[Opening DATA PROVIDED section]

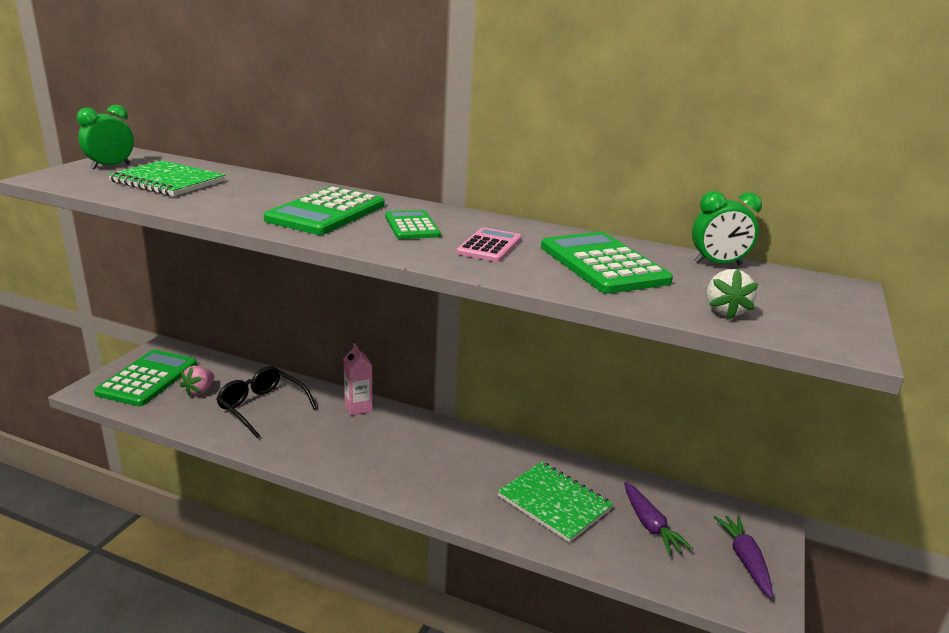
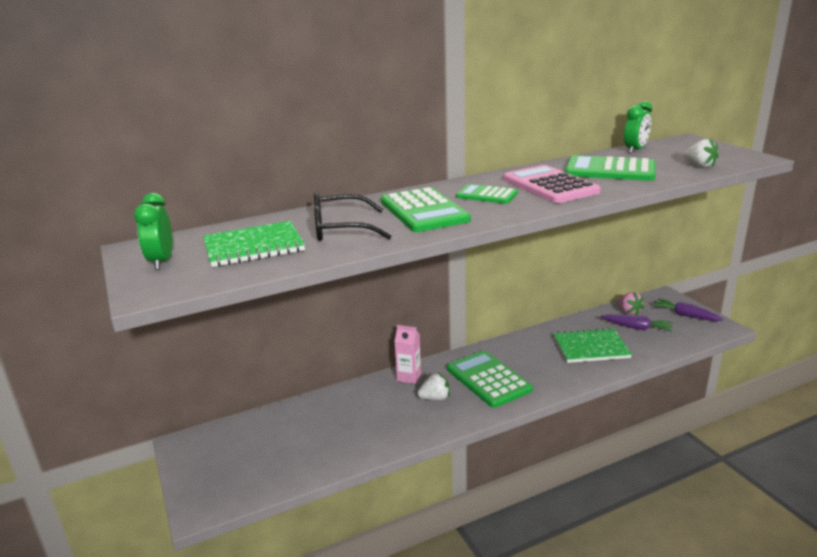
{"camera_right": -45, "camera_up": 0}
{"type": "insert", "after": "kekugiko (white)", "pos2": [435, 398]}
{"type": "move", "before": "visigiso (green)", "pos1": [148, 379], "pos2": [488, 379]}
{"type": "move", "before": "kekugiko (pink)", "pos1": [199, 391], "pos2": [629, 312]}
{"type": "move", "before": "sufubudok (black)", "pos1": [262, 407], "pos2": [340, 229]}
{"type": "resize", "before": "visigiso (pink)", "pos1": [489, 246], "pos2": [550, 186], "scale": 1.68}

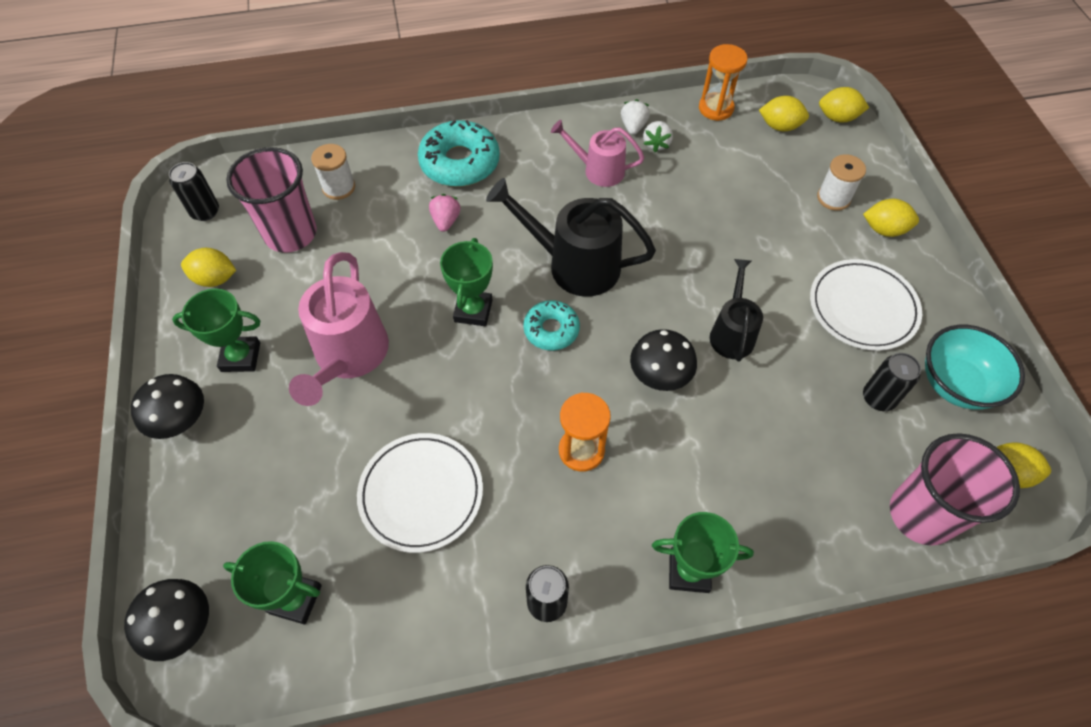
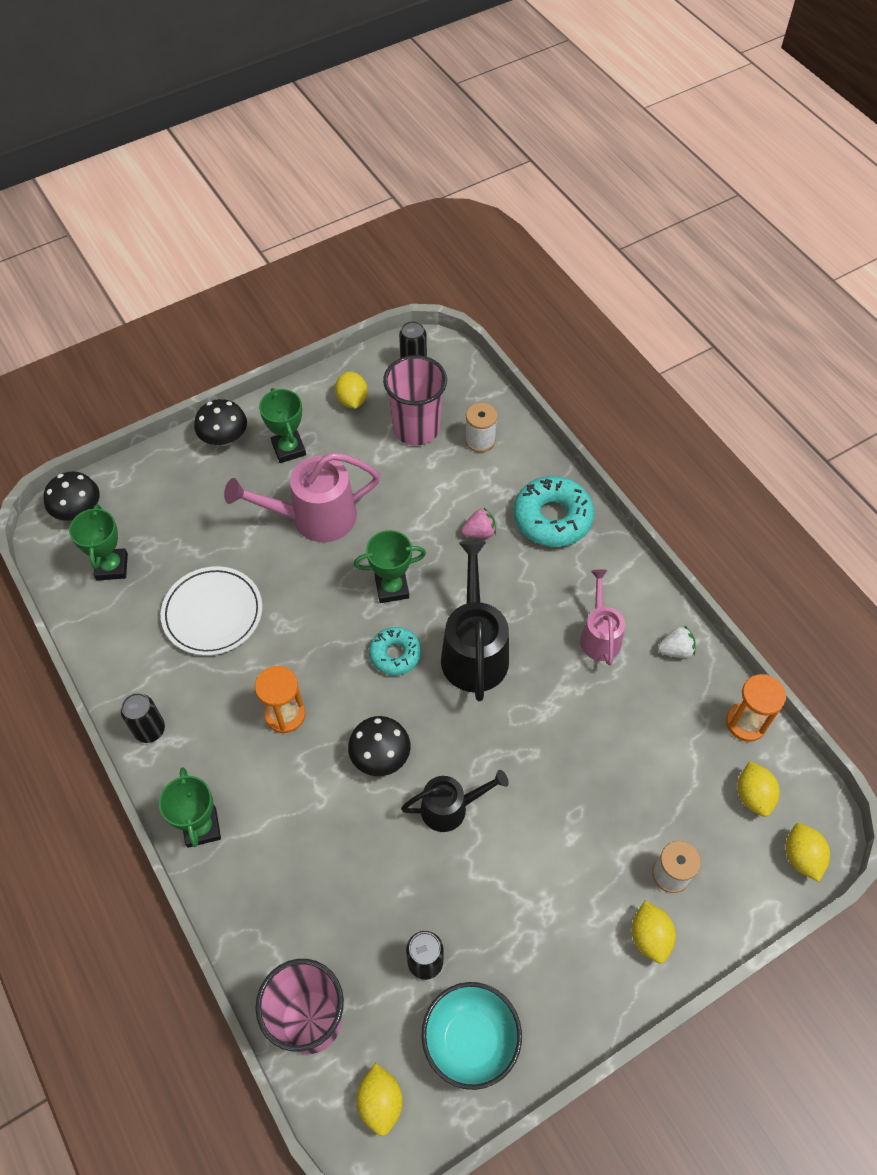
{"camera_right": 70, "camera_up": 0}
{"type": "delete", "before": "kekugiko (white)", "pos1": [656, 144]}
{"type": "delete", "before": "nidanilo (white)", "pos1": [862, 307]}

[Closing DATA PROVIDED section]

WORK TASK:
Please reproduce every entry above exactly, but leave out the pictures.

RESPONSE TO THE EXERCISE:
{"camera_right": -45, "camera_up": 0}
{"type": "insert", "after": "kekugiko (white)", "pos2": [435, 398]}
{"type": "move", "before": "visigiso (green)", "pos1": [148, 379], "pos2": [488, 379]}
{"type": "move", "before": "kekugiko (pink)", "pos1": [199, 391], "pos2": [629, 312]}
{"type": "move", "before": "sufubudok (black)", "pos1": [262, 407], "pos2": [340, 229]}
{"type": "resize", "before": "visigiso (pink)", "pos1": [489, 246], "pos2": [550, 186], "scale": 1.68}

{"camera_right": 70, "camera_up": 0}
{"type": "delete", "before": "kekugiko (white)", "pos1": [656, 144]}
{"type": "delete", "before": "nidanilo (white)", "pos1": [862, 307]}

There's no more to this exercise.